STUDY MATERIAL
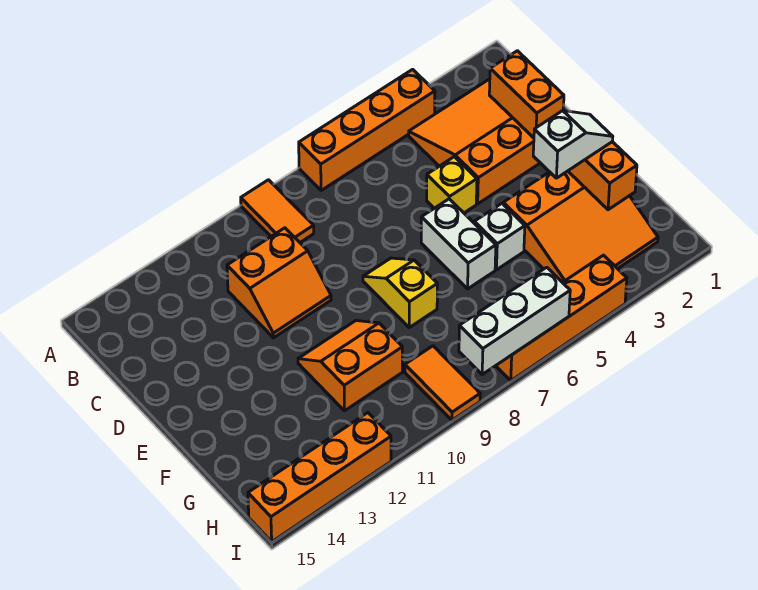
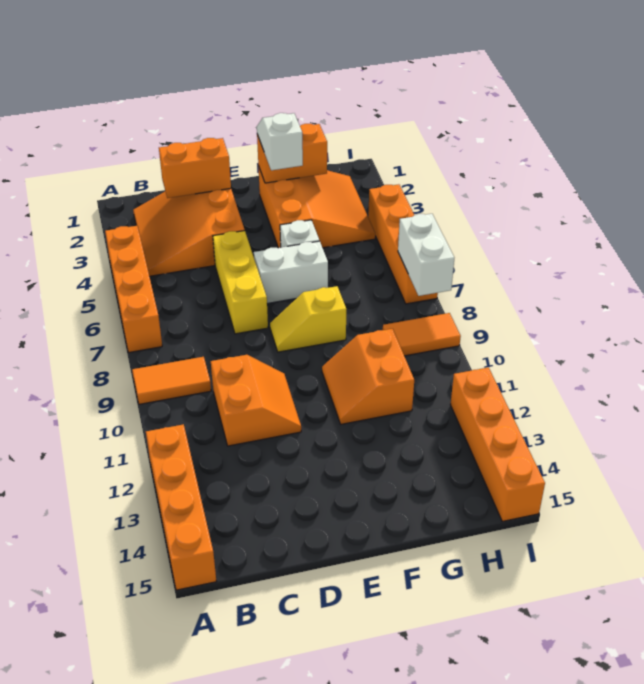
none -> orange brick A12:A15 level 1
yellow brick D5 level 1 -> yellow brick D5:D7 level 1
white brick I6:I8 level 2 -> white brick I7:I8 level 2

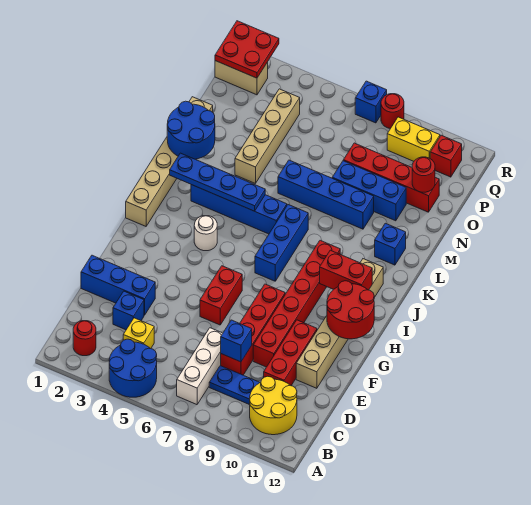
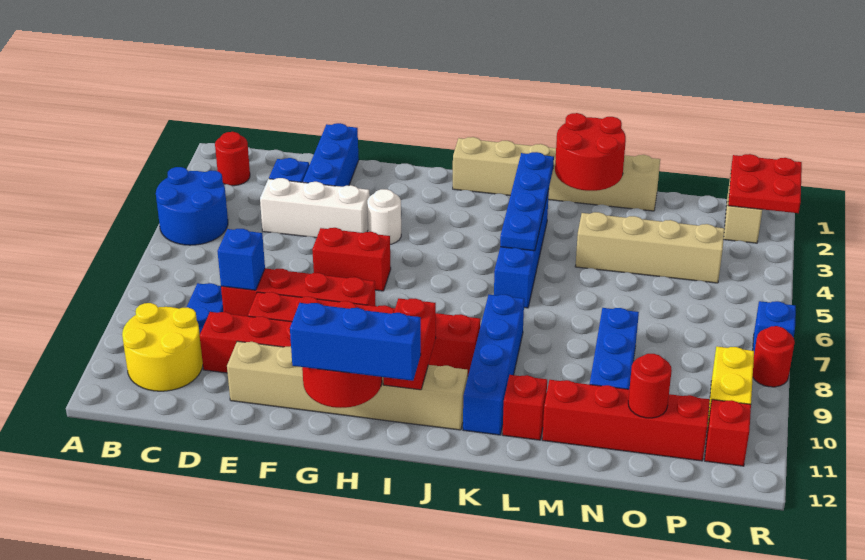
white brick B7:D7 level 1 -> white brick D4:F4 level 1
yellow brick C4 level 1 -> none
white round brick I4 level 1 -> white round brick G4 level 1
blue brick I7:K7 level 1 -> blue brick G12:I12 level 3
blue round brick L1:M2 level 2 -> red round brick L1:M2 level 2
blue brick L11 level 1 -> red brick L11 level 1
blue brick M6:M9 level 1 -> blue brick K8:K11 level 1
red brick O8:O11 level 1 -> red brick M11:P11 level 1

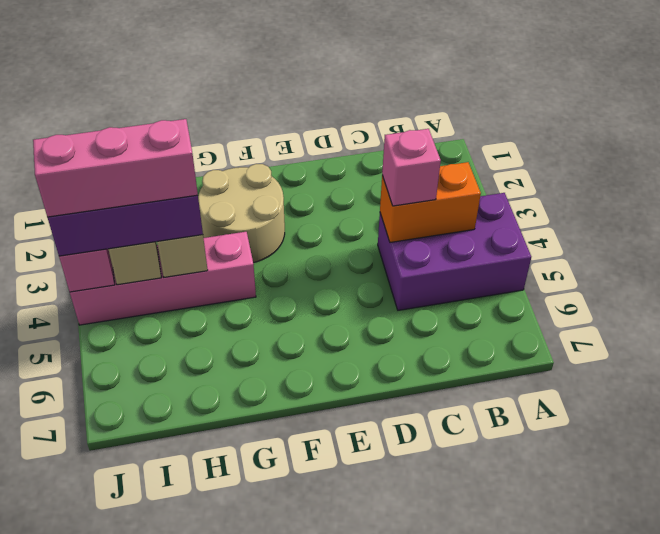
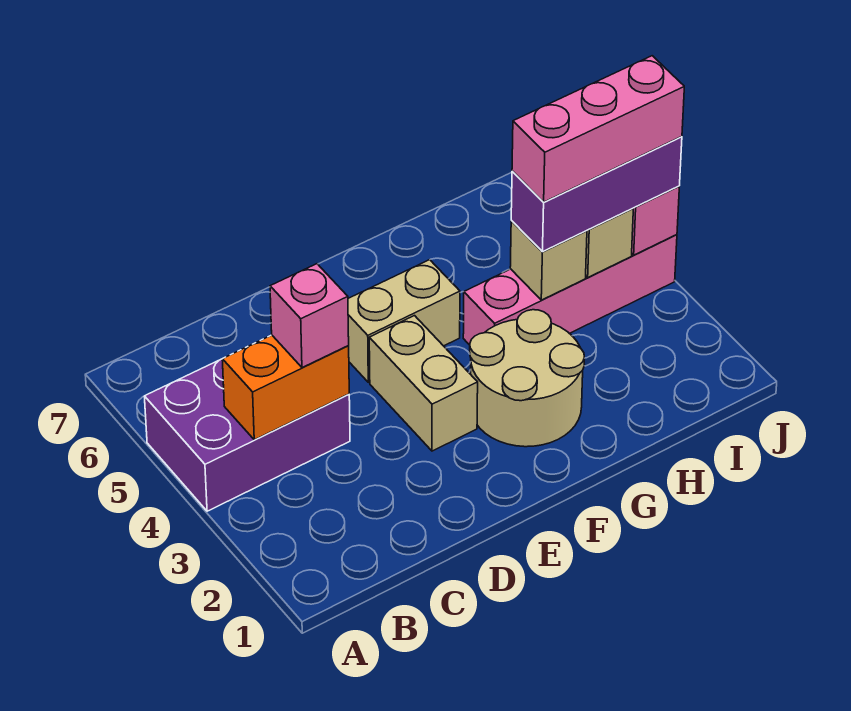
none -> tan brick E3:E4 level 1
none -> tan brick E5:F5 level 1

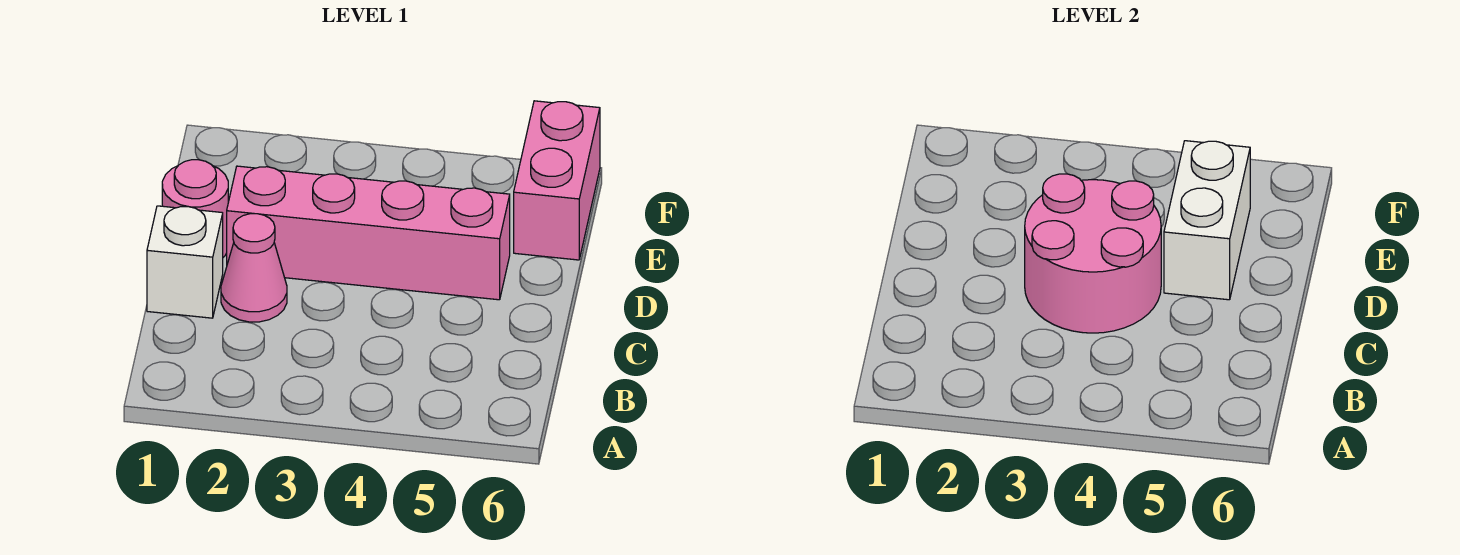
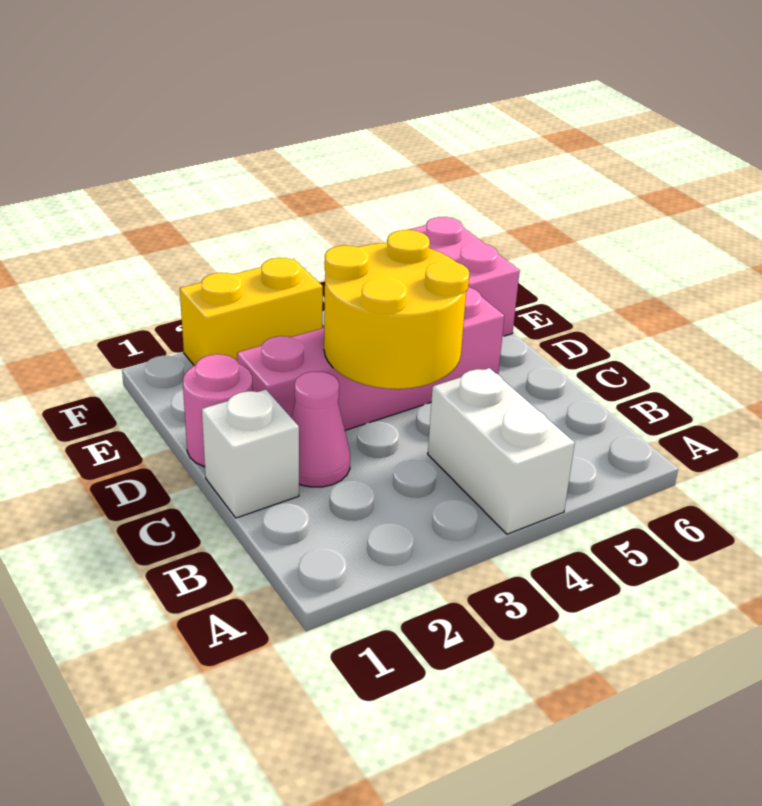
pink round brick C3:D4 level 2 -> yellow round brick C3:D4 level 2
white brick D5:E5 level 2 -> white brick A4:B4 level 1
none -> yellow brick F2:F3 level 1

YOUR GOAL
In the entries above, which lines run from the one with "white brick I6:I8" up to and including the one with "blue brick M6:M9"? Write them out exactly, without the pictures.

RESULT BELOW
white brick I6:I8 level 2 -> white brick I7:I8 level 2

white brick B7:D7 level 1 -> white brick D4:F4 level 1
yellow brick C4 level 1 -> none
white round brick I4 level 1 -> white round brick G4 level 1
blue brick I7:K7 level 1 -> blue brick G12:I12 level 3
blue round brick L1:M2 level 2 -> red round brick L1:M2 level 2
blue brick L11 level 1 -> red brick L11 level 1
blue brick M6:M9 level 1 -> blue brick K8:K11 level 1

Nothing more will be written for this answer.